> [STATED PROBLEM]: Transcribe the full listing below exactly.

------------------------------

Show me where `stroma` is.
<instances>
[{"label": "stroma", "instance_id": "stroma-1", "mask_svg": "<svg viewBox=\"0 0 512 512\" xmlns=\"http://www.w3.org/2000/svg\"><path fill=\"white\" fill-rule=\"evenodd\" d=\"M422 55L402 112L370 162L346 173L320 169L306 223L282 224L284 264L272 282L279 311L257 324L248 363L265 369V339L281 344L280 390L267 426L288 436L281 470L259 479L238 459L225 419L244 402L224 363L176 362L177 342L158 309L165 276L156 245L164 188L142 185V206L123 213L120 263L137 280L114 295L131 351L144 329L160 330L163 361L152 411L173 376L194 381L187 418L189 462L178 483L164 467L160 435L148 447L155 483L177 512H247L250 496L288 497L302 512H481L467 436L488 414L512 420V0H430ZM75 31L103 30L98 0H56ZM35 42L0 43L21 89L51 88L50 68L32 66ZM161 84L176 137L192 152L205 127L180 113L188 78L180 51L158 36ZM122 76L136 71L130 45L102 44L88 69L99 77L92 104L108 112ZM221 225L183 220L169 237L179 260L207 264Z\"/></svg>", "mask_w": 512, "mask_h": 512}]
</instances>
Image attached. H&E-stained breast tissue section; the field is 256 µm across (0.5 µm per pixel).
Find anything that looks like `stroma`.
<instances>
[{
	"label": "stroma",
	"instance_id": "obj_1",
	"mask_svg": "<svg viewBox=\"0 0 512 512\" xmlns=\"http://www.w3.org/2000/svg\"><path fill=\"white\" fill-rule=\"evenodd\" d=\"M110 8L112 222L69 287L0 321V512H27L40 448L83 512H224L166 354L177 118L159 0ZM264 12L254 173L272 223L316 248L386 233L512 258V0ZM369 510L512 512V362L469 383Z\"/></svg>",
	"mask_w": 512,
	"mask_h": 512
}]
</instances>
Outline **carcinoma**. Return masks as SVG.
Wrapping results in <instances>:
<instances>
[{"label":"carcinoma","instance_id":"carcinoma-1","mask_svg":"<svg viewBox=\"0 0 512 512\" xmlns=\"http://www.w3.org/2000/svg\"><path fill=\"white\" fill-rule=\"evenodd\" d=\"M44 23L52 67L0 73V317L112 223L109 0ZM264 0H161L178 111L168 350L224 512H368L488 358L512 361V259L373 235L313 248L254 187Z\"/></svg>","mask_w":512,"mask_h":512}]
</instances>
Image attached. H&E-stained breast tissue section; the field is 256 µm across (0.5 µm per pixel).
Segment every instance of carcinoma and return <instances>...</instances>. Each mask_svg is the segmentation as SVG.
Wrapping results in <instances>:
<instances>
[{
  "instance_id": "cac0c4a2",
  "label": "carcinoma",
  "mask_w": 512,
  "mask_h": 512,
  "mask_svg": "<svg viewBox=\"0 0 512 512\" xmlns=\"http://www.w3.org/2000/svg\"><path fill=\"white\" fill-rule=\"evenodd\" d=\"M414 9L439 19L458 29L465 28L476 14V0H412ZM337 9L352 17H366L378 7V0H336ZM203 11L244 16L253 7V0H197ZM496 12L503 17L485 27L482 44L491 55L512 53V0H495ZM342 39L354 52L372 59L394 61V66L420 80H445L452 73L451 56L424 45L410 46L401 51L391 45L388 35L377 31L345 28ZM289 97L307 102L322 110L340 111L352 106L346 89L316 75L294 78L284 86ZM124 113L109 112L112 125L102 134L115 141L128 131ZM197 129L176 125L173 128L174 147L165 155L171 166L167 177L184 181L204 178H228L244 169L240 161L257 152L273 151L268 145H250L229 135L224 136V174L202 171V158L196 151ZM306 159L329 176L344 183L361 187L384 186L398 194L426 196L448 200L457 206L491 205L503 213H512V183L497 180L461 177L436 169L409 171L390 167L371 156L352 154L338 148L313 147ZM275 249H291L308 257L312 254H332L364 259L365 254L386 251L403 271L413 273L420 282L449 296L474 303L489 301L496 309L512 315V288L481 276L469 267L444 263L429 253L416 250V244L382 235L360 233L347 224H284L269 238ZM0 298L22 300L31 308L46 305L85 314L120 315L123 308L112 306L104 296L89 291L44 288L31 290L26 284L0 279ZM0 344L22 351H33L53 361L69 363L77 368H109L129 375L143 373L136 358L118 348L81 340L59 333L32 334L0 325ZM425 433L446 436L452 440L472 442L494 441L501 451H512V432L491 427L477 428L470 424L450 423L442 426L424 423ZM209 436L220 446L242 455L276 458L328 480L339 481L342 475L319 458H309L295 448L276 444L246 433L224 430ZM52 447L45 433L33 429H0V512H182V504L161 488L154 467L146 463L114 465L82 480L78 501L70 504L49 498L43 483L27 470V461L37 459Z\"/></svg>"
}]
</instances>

------------------------------

> [RESULT OF THIS TASK]:
Show me where `stroma` is.
<instances>
[{"label": "stroma", "instance_id": "stroma-1", "mask_svg": "<svg viewBox=\"0 0 512 512\" xmlns=\"http://www.w3.org/2000/svg\"><path fill=\"white\" fill-rule=\"evenodd\" d=\"M422 55L402 112L370 162L346 173L320 169L306 223L282 224L284 264L272 282L279 311L257 324L248 363L265 369V339L281 344L280 390L267 426L288 436L281 470L259 479L238 459L225 419L244 402L224 363L176 362L177 342L158 309L165 276L156 245L164 188L142 185V206L123 213L120 263L137 280L114 295L131 351L144 329L160 330L163 361L152 411L173 376L194 381L187 418L189 462L178 483L164 467L160 435L148 447L155 483L177 512H247L250 496L288 497L302 512H481L467 436L488 414L512 420V0H430ZM75 31L103 30L98 0H56ZM35 42L0 43L21 89L51 88L50 68L32 66ZM161 84L176 137L192 152L205 127L180 113L188 78L180 51L158 36ZM122 76L136 71L130 45L102 44L88 69L99 77L92 104L108 112ZM221 225L183 220L169 237L179 260L207 264Z\"/></svg>", "mask_w": 512, "mask_h": 512}]
</instances>
Image attached. H&E-stained breast tissue section; the field is 256 µm across (0.5 µm per pixel).
Find anything that looks like `stroma`.
<instances>
[{
	"label": "stroma",
	"instance_id": "obj_1",
	"mask_svg": "<svg viewBox=\"0 0 512 512\" xmlns=\"http://www.w3.org/2000/svg\"><path fill=\"white\" fill-rule=\"evenodd\" d=\"M110 8L112 222L69 287L0 321V512H27L40 448L83 512H224L166 354L177 118L159 0ZM264 12L254 173L272 223L316 248L386 233L512 258V0ZM369 510L512 512V362L469 383Z\"/></svg>",
	"mask_w": 512,
	"mask_h": 512
}]
</instances>
Outline **carcinoma**. Return masks as SVG.
Wrapping results in <instances>:
<instances>
[{"label":"carcinoma","instance_id":"carcinoma-1","mask_svg":"<svg viewBox=\"0 0 512 512\" xmlns=\"http://www.w3.org/2000/svg\"><path fill=\"white\" fill-rule=\"evenodd\" d=\"M44 23L52 67L0 73V317L112 223L109 0ZM264 0H161L178 111L168 350L224 512H368L488 358L512 361V259L373 235L313 248L254 187Z\"/></svg>","mask_w":512,"mask_h":512}]
</instances>
Image attached. H&E-stained breast tissue section; the field is 256 µm across (0.5 µm per pixel).
Segment every instance of carcinoma and return <instances>...</instances>. Each mask_svg is the segmentation as SVG.
Wrapping results in <instances>:
<instances>
[{
  "instance_id": "cac0c4a2",
  "label": "carcinoma",
  "mask_w": 512,
  "mask_h": 512,
  "mask_svg": "<svg viewBox=\"0 0 512 512\" xmlns=\"http://www.w3.org/2000/svg\"><path fill=\"white\" fill-rule=\"evenodd\" d=\"M414 9L439 19L458 29L465 28L476 14V0H412ZM337 9L352 17H366L378 7V0H336ZM203 11L244 16L253 7V0H197ZM496 12L503 17L485 27L482 44L491 55L512 53V0H495ZM342 39L354 52L372 59L394 61V66L420 80H445L452 73L451 56L424 45L410 46L401 51L391 45L388 35L377 31L345 28ZM289 97L307 102L322 110L340 111L352 106L346 89L316 75L294 78L284 86ZM124 113L109 112L112 125L102 134L115 141L128 131ZM197 129L176 125L173 128L174 147L165 155L171 166L167 177L184 181L204 178H228L244 169L240 161L257 152L273 151L268 145H250L229 135L224 136V174L202 171V158L196 151ZM306 159L329 176L344 183L361 187L384 186L398 194L426 196L448 200L457 206L491 205L503 213H512V183L497 180L461 177L436 169L409 171L390 167L371 156L352 154L338 148L313 147ZM275 249H291L308 257L312 254H332L364 259L365 254L386 251L403 271L413 273L420 282L449 296L474 303L489 301L496 309L512 315V288L481 276L469 267L444 263L429 253L416 250V244L382 235L360 233L347 224H284L269 238ZM0 298L22 300L31 308L46 305L85 314L120 315L123 308L112 306L104 296L89 291L44 288L31 290L26 284L0 279ZM0 344L22 351H33L53 361L69 363L77 368H109L129 375L143 373L136 358L118 348L81 340L59 333L32 334L0 325ZM425 433L446 436L452 440L472 442L494 441L501 451H512V432L491 427L477 428L470 424L450 423L442 426L424 423ZM209 436L220 446L242 455L276 458L328 480L339 481L342 475L319 458H309L295 448L276 444L246 433L224 430ZM52 447L45 433L33 429H0V512H182V504L161 488L154 467L146 463L114 465L82 480L78 501L70 504L49 498L43 483L27 470V461L37 459Z\"/></svg>"
}]
</instances>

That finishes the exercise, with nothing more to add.